# Source data

#####

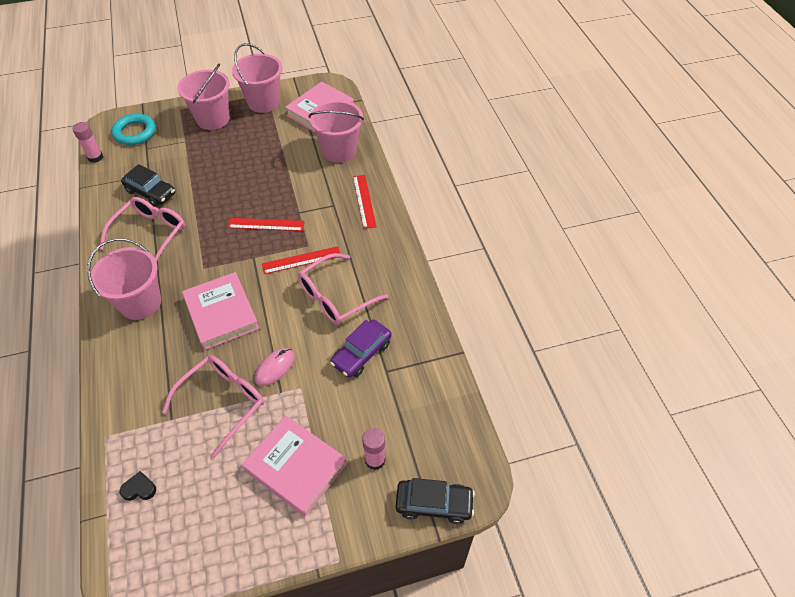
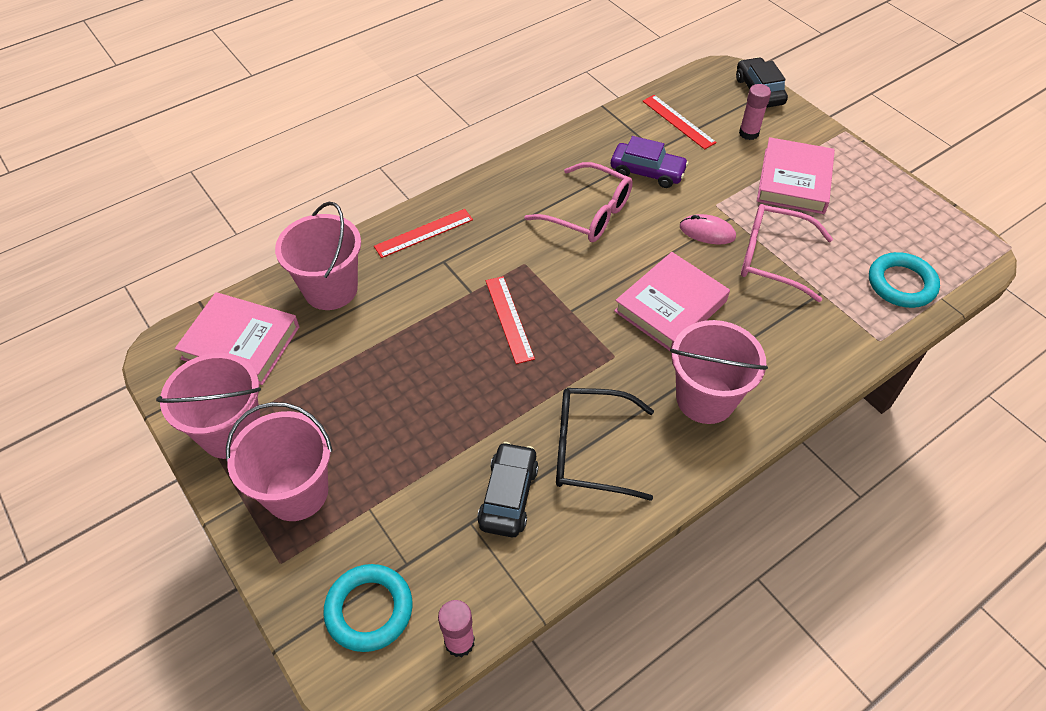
camera: 110 degrees left, 0 degrees up
(139, 489) = (901, 284): black heart -> turquoise ring
(150, 234) = (590, 450): pink glasses -> black glasses
(301, 260) = (551, 261): red ruler -> red ruler (678, 121)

#####

Your task is to output the material word for word while leaving out every image.

camera: 110 degrees left, 0 degrees up
(139, 489) = (901, 284): black heart -> turquoise ring
(150, 234) = (590, 450): pink glasses -> black glasses
(301, 260) = (551, 261): red ruler -> red ruler (678, 121)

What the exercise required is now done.